■ Given information
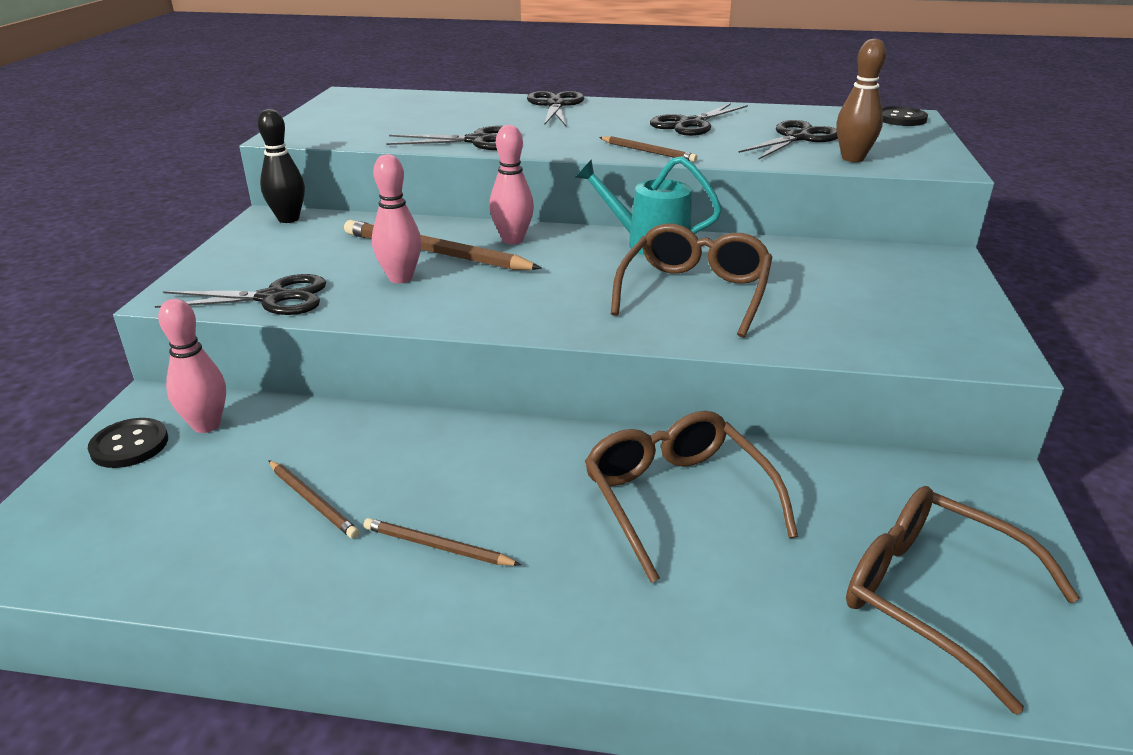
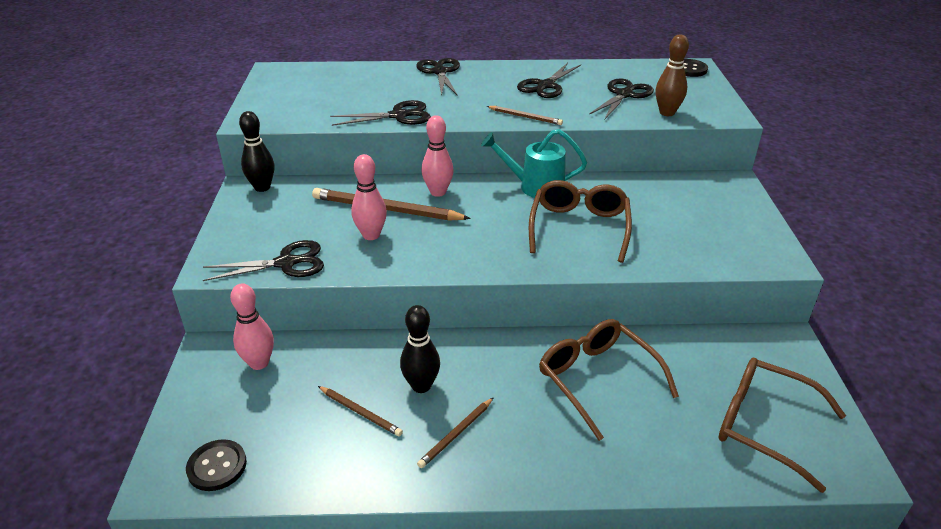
camera: 10 degrees left, 5 degrees up
(129, 445) = (210, 386): black button -> black button (217, 466)
(413, 477) = (421, 386): none -> black bowling pin
(437, 547) = (456, 434): brown pencil -> brown pencil turned 60 degrees counterclockwise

■ What is being asked
The data above needs to be retyped exactly, with the images left out.

■ Written response
camera: 10 degrees left, 5 degrees up
(129, 445) = (210, 386): black button -> black button (217, 466)
(413, 477) = (421, 386): none -> black bowling pin
(437, 547) = (456, 434): brown pencil -> brown pencil turned 60 degrees counterclockwise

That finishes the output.